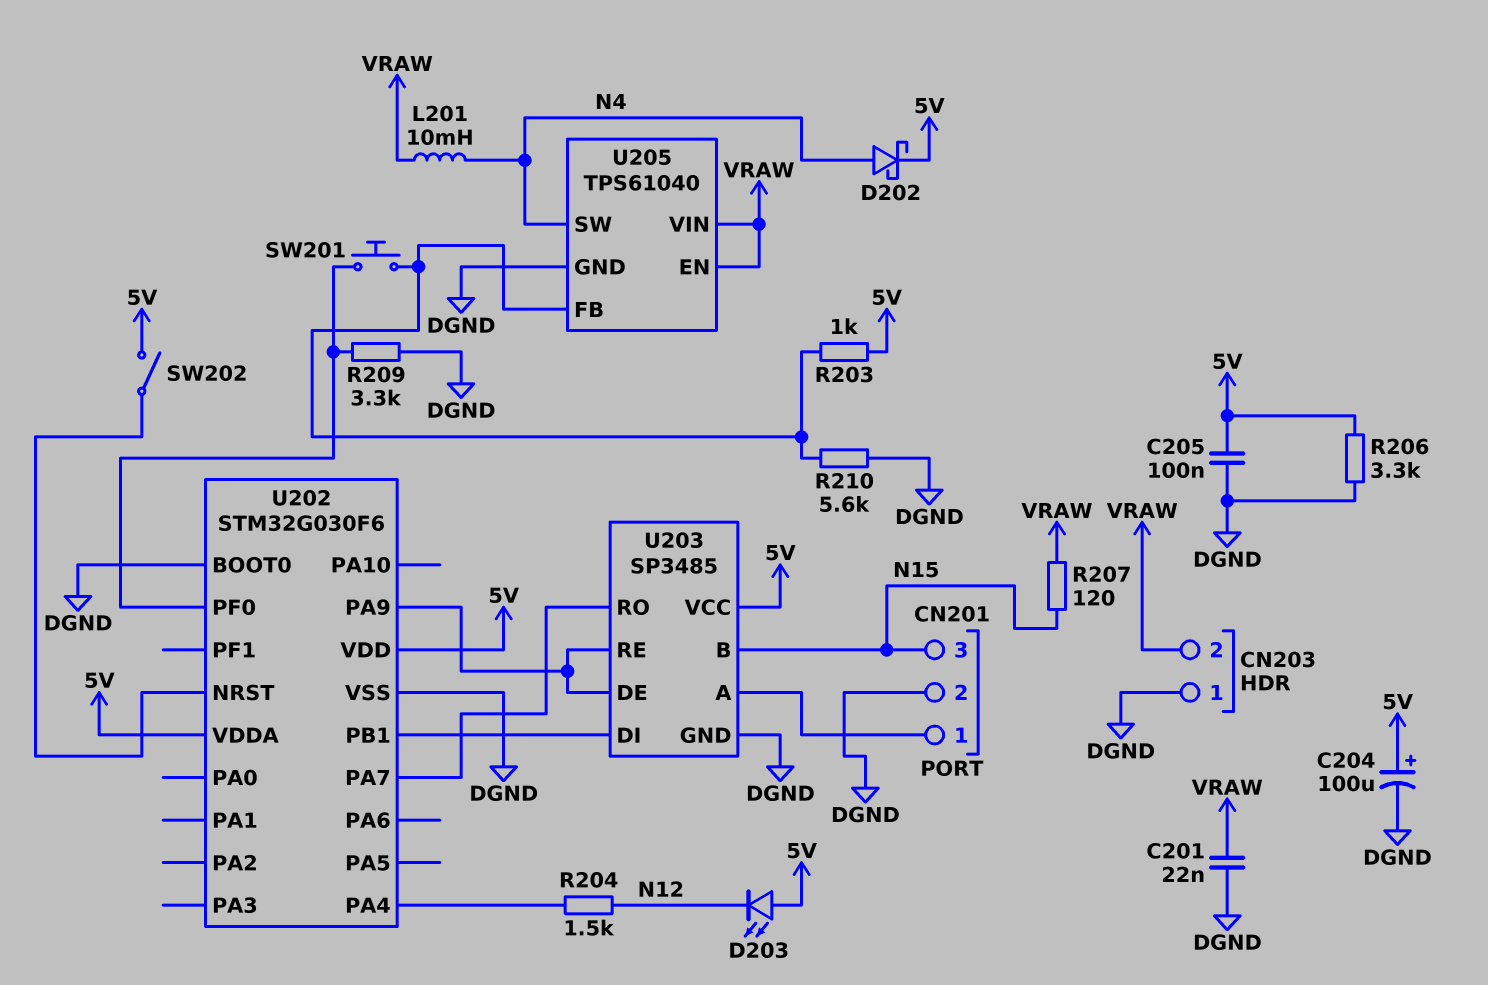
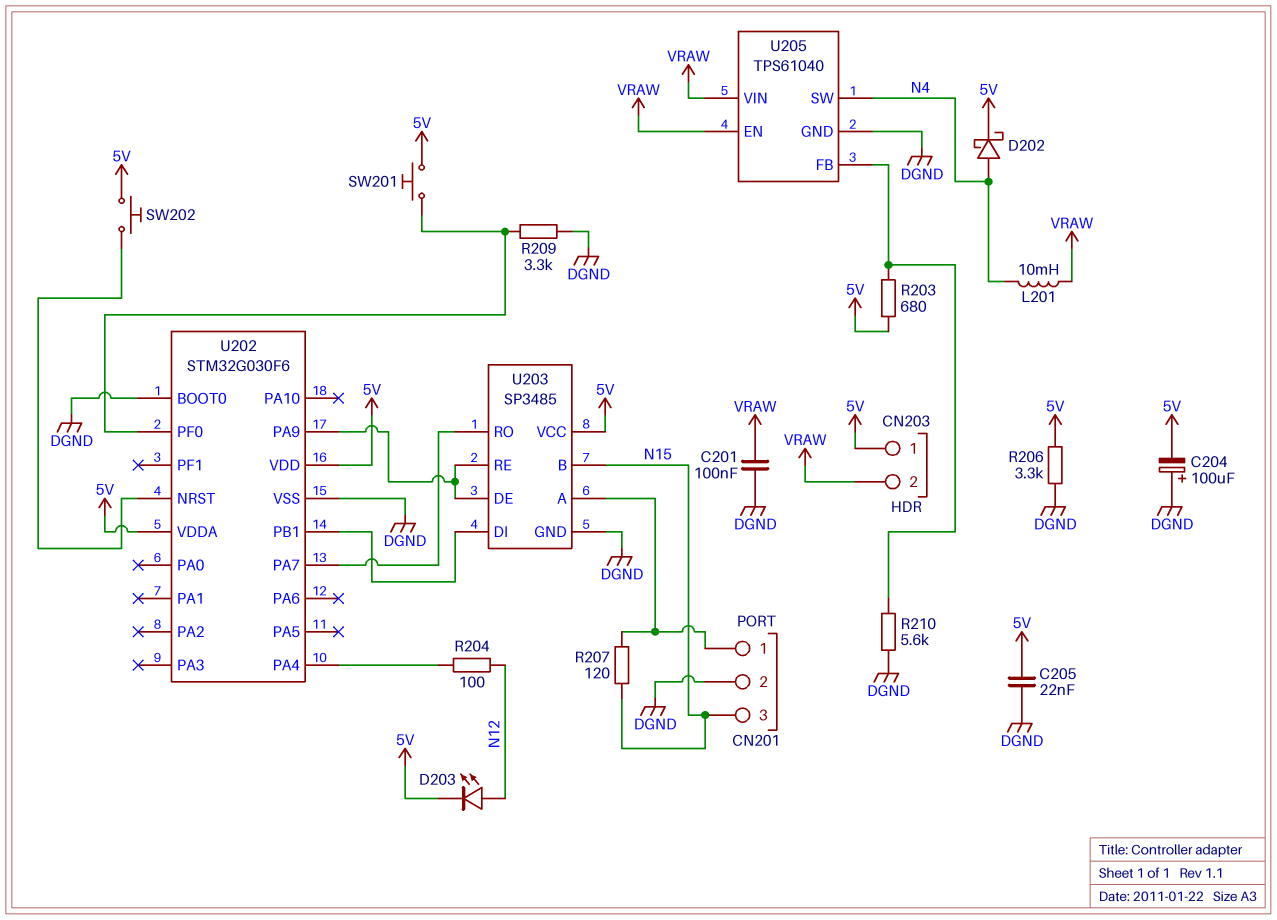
C201: 22nF (DGND, VRAW) -> 100nF (DGND, VRAW)
C204: 100uF (plus 5V, minus DGND) -> 100uF (plus DGND, minus 5V)
C205: 100nF (5V, DGND) -> 22nF (5V, DGND)
CN203 pin 1: DGND -> 5V
D203: LED (A 5V, K N12) -> LED (A N12, K 5V)
R203: 1k (5V, U205/FB) -> 680 (5V, U205/FB)
R204: 1.5k (N12, U202/PA4) -> 100 (N12, U202/PA4)
R207: 120 (N15, VRAW) -> 120 (CN201/1, N15)
SW201: button (U202/PF0, U205/FB) -> button (5V, U202/PF0)
SW202: switch (5V, U202/NRST) -> button (5V, U202/NRST)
################
Required work
Please copy out the whole listing exactly as it stands, minus the pictures.

Response area
C201: 22nF (DGND, VRAW) -> 100nF (DGND, VRAW)
C204: 100uF (plus 5V, minus DGND) -> 100uF (plus DGND, minus 5V)
C205: 100nF (5V, DGND) -> 22nF (5V, DGND)
CN203 pin 1: DGND -> 5V
D203: LED (A 5V, K N12) -> LED (A N12, K 5V)
R203: 1k (5V, U205/FB) -> 680 (5V, U205/FB)
R204: 1.5k (N12, U202/PA4) -> 100 (N12, U202/PA4)
R207: 120 (N15, VRAW) -> 120 (CN201/1, N15)
SW201: button (U202/PF0, U205/FB) -> button (5V, U202/PF0)
SW202: switch (5V, U202/NRST) -> button (5V, U202/NRST)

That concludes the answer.